* Begin Data rows *

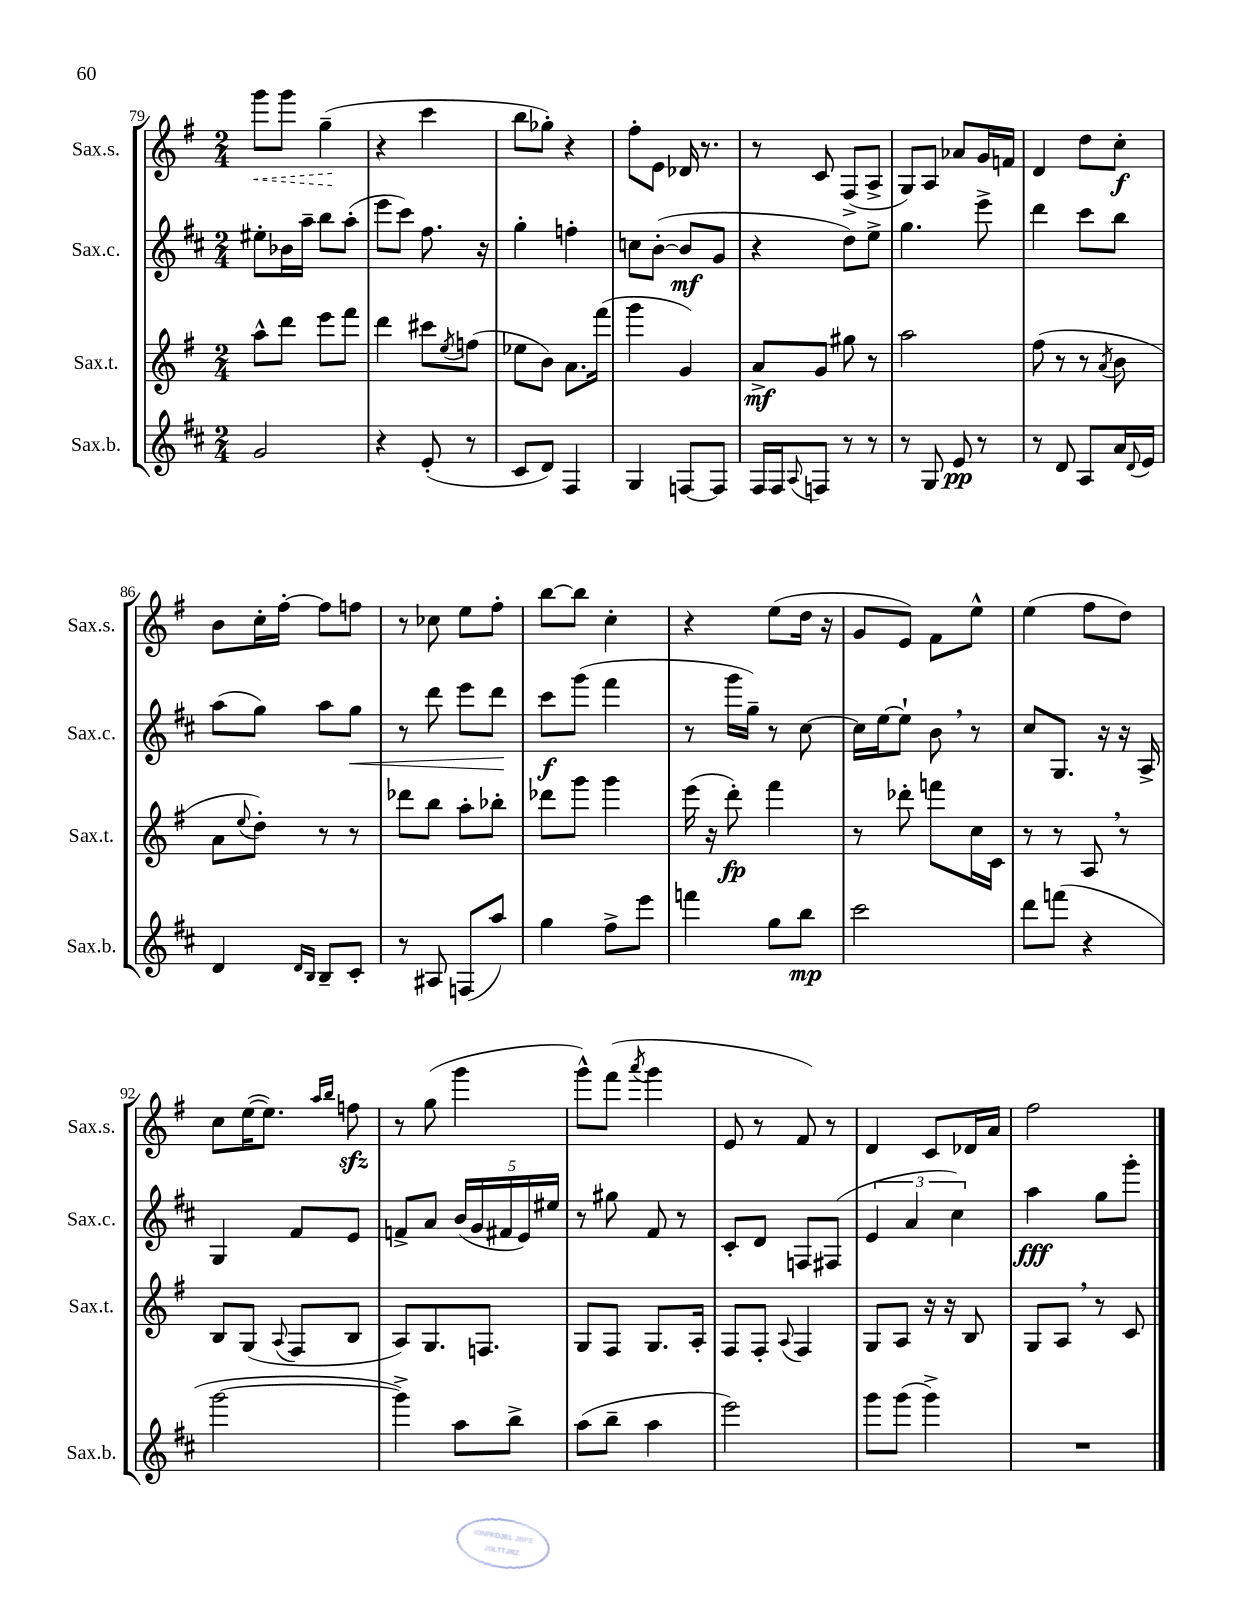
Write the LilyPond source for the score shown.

<<
\new StaffGroup <<
\new Staff = "s0" \with { instrumentName = "Sax.s." shortInstrumentName = "Sax.s." } {
    \clef treble \key g \major \numericTimeSignature \time 2/4
    \once \override Hairpin.style = #'dashed-line g'''8\< g'''8 g''4--\!( |
    r4 c'''4 |
    b''8 ges''8-.) r4 |
    fis''8-. e'8 des'16 r8. |
    r8 c'8 fis8->( a8-> |
    g8) a8 aes'8 g'16 f'16 |
    d'4 d''8 c''8-.\f |
    b'8 c''16-. fis''16~-. fis''8 f''8 |
    r8 ces''8 e''8 fis''8-. |
    b''8~ b''8 c''4-. |
    r4 e''8( d''16 r16 |
    g'8 e'8) fis'8 e''8-^ |
    e''4( fis''8 d''8) |
    c''8 e''16~( e''8.) \grace { a''16 b''16 } f''8\sfz |
    r8 g''8( g'''4 |
    g'''8-^) fis'''8( \acciaccatura { a'''8 } g'''4 |
    e'8 r8 fis'8) r8 |
    d'4 c'8 des'16 a'16 |
    fis''2 \bar "|." |
}
\new Staff = "s1" \with { instrumentName = "Sax.c." shortInstrumentName = "Sax.c." } {
    \clef treble \key d \major \numericTimeSignature \time 2/4
    eis''8-. bes'16 a''16-- b''8 a''8-.( |
    e'''8 cis'''8) fis''8. r16 |
    g''4-. f''4-. |
    c''8 b'8~-.( b'8\mf g'8 |
    r4 d''8) e''8-> |
    g''4. e'''8-> |
    d'''4 cis'''8 b''8 |
    a''8( g''8) a''8 g''8\< |
    r8 d'''8 e'''8 d'''8\! |
    cis'''8\f g'''8( fis'''4 |
    r8 g'''16 g''16--) r8 cis''8~ |
    cis''16 e''16~ e''8-! b'8 \breathe r8 |
    cis''8 g8. r16 r16 a16-> |
    g4 fis'8 e'8 |
    f'8-> a'8 \tuplet 5/4 { b'16( g'16 fis'16 e'16) eis''16 } |
    r8 gis''8 fis'8 r8 |
    cis'8-. d'8 f8 fis8( |
    \tuplet 3/2 { e'4 a'4 cis''4) } |
    a''4\fff g''8 g'''8-. \bar "|." |
}
\new Staff = "s2" \with { instrumentName = "Sax.t." shortInstrumentName = "Sax.t." } {
    \clef treble \key g \major \numericTimeSignature \time 2/4
    a''8-^ d'''8 e'''8 fis'''8 |
    d'''4 cis'''8 \acciaccatura { e''8 } f''8( |
    ees''8 b'8) a'8. fis'''16( |
    g'''4 g'4) |
    a'8->\mf g'8 gis''8 r8 |
    a''2 |
    fis''8( r8 r8 \acciaccatura { a'8 } b'8 |
    a'8 \appoggiatura { e''8 } d''8-.) r8 r8 |
    des'''8 b''8 a''8-. bes''8-. |
    des'''8 g'''8 g'''4 |
    e'''16( r16 d'''8-.\fp) fis'''4 |
    r8 des'''8-. f'''8 c''16 c'16 |
    r8 r8 a8 \breathe r8 |
    b8 g8( \appoggiatura { a8 } fis8 b8 |
    a8) g8. f8. |
    g8 fis8 g8. a16-. |
    fis8 fis8-. \appoggiatura { a8 } fis4 |
    g8 a8 r16 r16 b8 |
    g8 a8 \breathe r8 c'8 \bar "|." |
}
\new Staff = "s3" \with { instrumentName = "Sax.b." shortInstrumentName = "Sax.b." } {
    \clef treble \key d \major \numericTimeSignature \time 2/4
    g'2 |
    r4 e'8-.( r8 |
    cis'8 d'8) fis4 |
    g4 f8~ f8 |
    fis16 fis16 \appoggiatura { a8 } f8 r8 r8 |
    r8 g8 e'8\pp r8 |
    r8 d'8 a8 a'16 \appoggiatura { d'8 } e'16 |
    d'4 \grace { d'16 b16 } b8-- cis'8-. |
    r8 ais8 f8( a''8) |
    g''4 fis''8-> e'''8 |
    f'''4 g''8 b''8\mp |
    cis'''2 |
    d'''8 f'''8( r4 |
    g'''2~ |
    g'''4->) a''8 b''8-> |
    a''8( b''8-- a''4 |
    e'''2) |
    g'''8 g'''8( g'''4->) |
    R2 \bar "|." |
}
>>
>>
\layout { \context { \Score currentBarNumber = #79 } }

* End Data rows *

Exercise description ▸
Pull out every line of the material above that contains the string "acciaccatura", and copy each one unchanged.

Final result ▸
    g'''8-^) fis'''8( \acciaccatura { a'''8 } g'''4 |
    d'''4 cis'''8 \acciaccatura { e''8 } f''8( |
    fis''8( r8 r8 \acciaccatura { a'8 } b'8 |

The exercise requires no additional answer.